▸ **Description of the task**
For this exercise, write out each entry below exactly, omitting the images.

+-------+

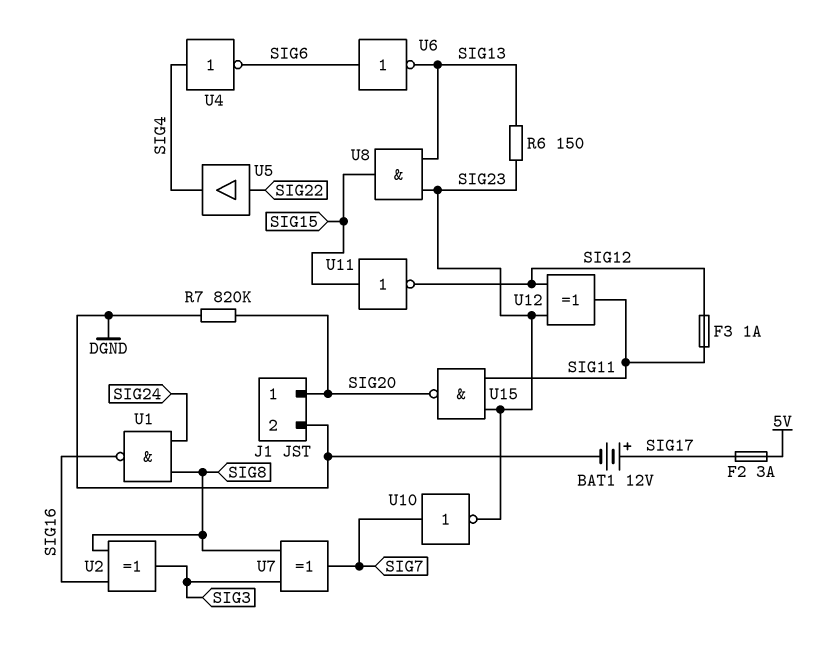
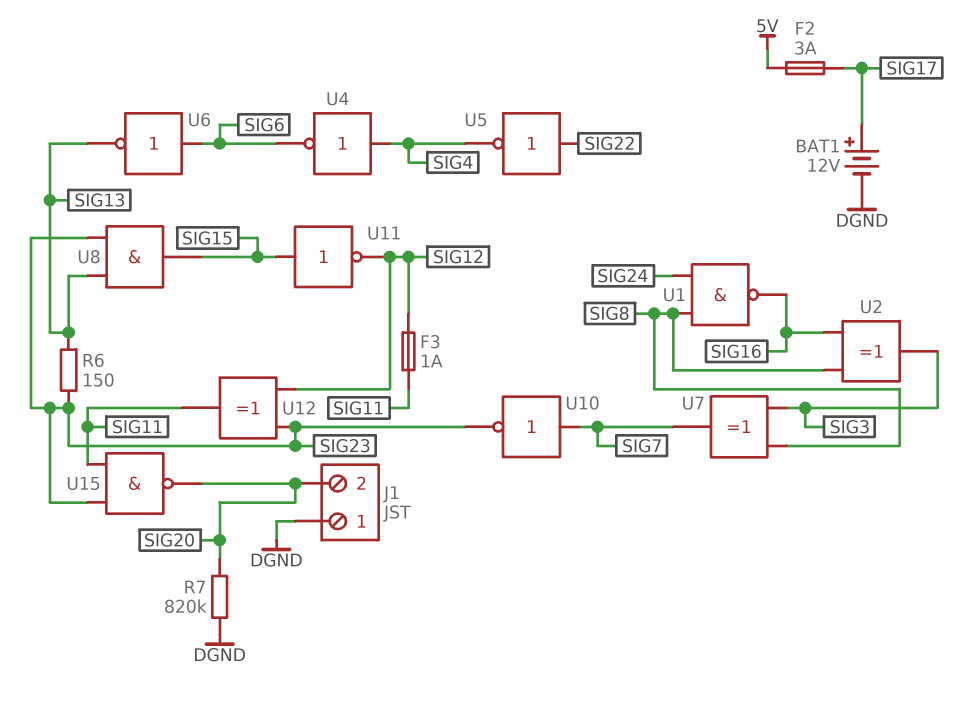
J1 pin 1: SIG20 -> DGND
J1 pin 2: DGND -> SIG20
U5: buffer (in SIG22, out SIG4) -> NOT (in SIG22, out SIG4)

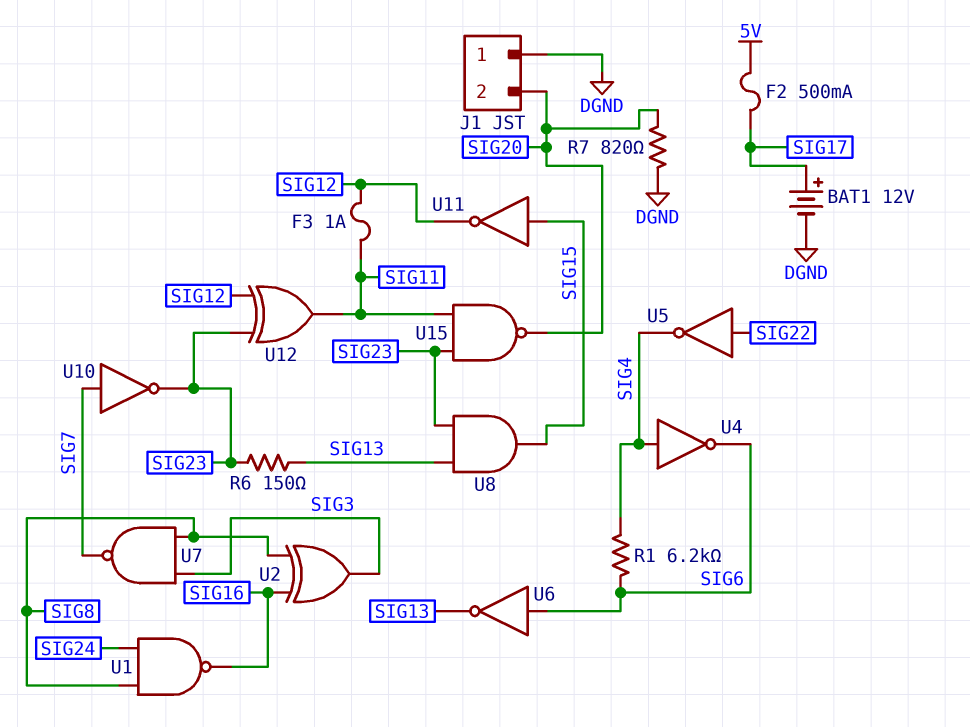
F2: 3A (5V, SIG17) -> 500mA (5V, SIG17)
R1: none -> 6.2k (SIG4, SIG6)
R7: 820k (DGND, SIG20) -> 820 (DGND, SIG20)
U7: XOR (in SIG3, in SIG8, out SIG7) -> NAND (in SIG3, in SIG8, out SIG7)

+-------+

▸ **Exercise response**
J1 pin 1: SIG20 -> DGND
J1 pin 2: DGND -> SIG20
U5: buffer (in SIG22, out SIG4) -> NOT (in SIG22, out SIG4)

F2: 3A (5V, SIG17) -> 500mA (5V, SIG17)
R1: none -> 6.2k (SIG4, SIG6)
R7: 820k (DGND, SIG20) -> 820 (DGND, SIG20)
U7: XOR (in SIG3, in SIG8, out SIG7) -> NAND (in SIG3, in SIG8, out SIG7)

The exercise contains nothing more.